##### PROVIDED INFORMATION #####

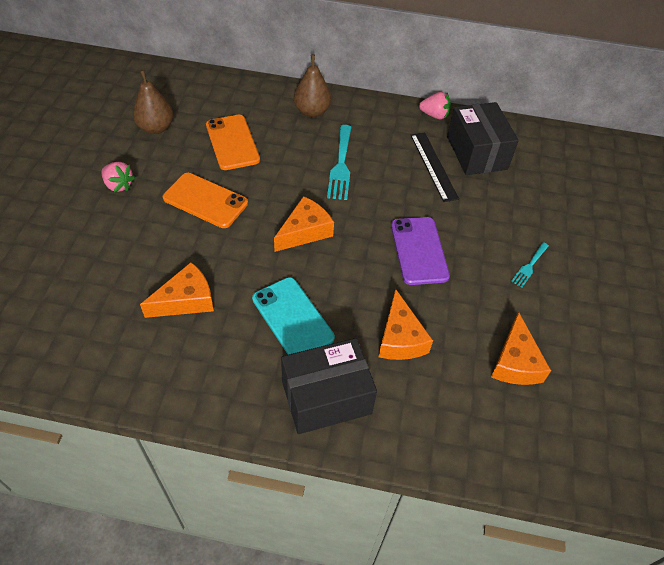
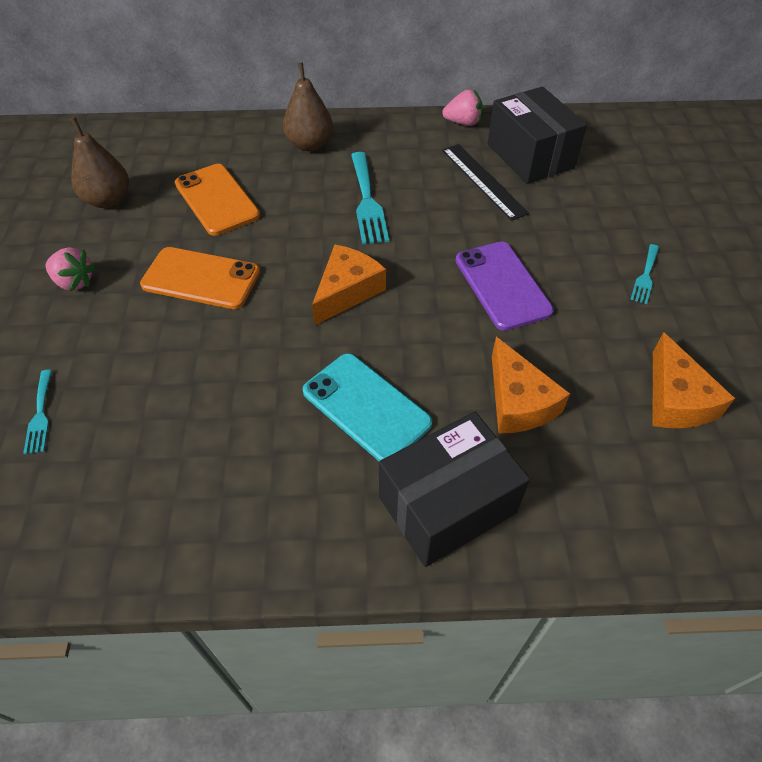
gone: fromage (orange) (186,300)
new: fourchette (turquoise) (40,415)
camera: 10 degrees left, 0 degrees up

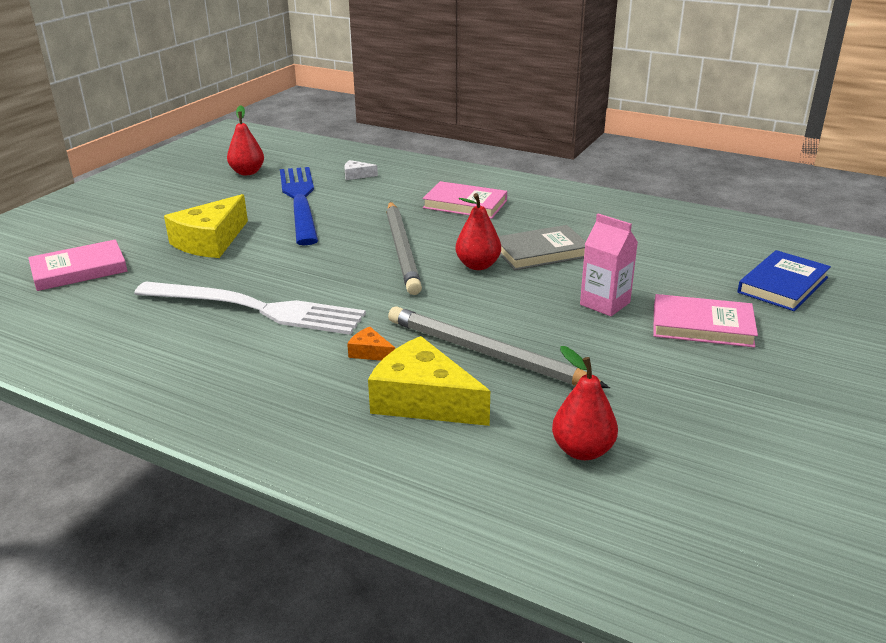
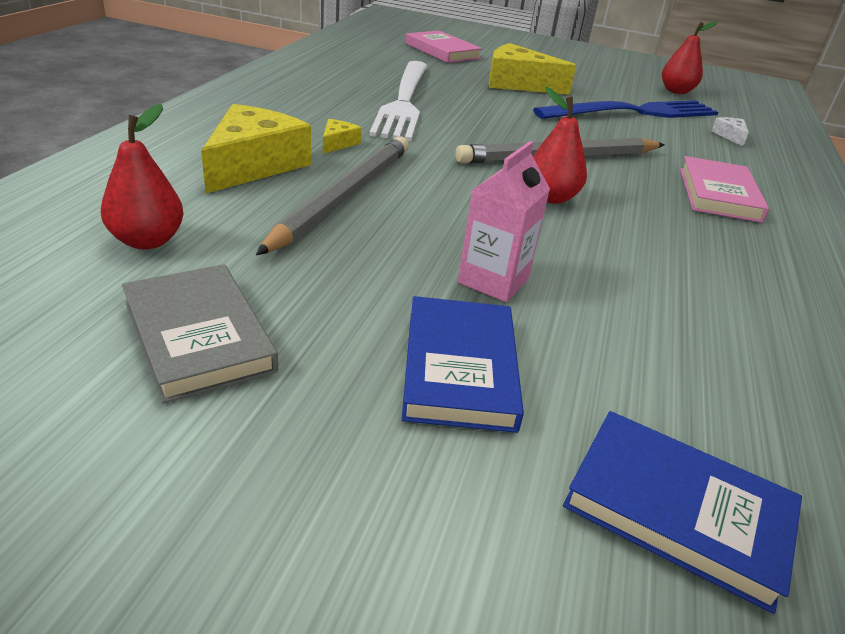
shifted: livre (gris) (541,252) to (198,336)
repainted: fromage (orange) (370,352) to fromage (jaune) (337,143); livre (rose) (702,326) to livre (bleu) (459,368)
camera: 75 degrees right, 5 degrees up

#####
##### PROVIDED INFORMATION #####

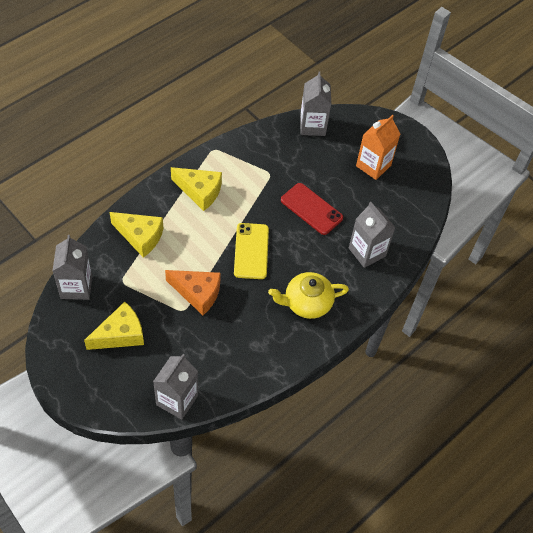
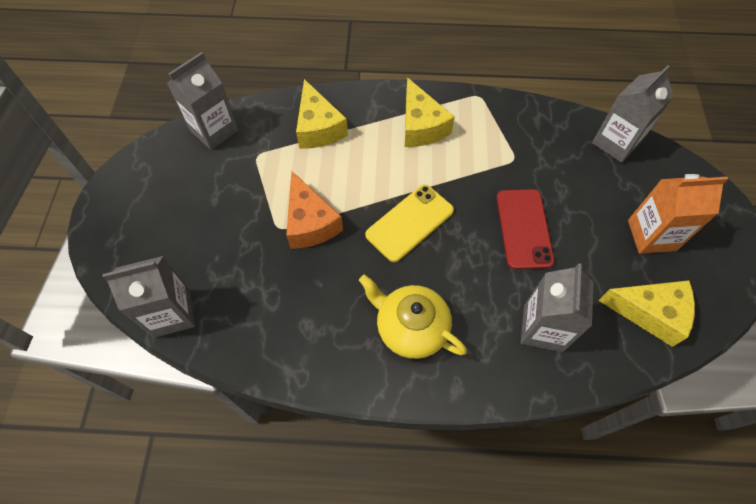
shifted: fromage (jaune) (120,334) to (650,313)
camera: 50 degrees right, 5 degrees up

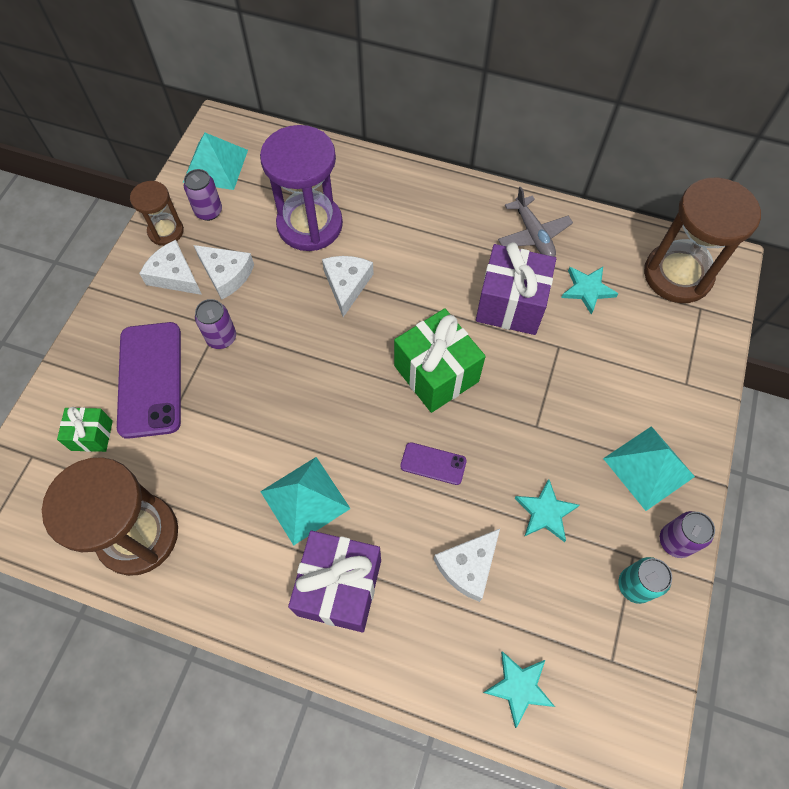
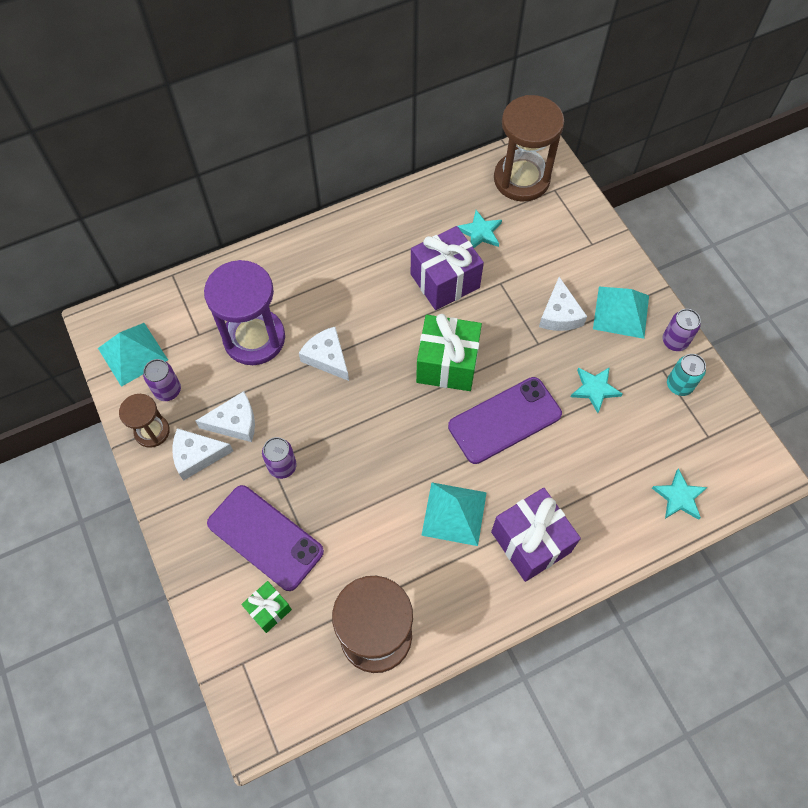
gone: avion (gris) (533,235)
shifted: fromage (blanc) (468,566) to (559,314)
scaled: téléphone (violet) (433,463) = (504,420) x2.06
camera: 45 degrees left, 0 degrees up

#####

_EXERCISE_. Pictures are to be left out. Write out only the lines above starting at the one with "new: fourchette (turquoise) (40,415)" and ending at the one with "camera: 75 degrees right, 5 degrees up", both lines included, exactly.

_COMPLETED EXERCISE_.
new: fourchette (turquoise) (40,415)
camera: 10 degrees left, 0 degrees up

shifted: livre (gris) (541,252) to (198,336)
repainted: fromage (orange) (370,352) to fromage (jaune) (337,143); livre (rose) (702,326) to livre (bleu) (459,368)
camera: 75 degrees right, 5 degrees up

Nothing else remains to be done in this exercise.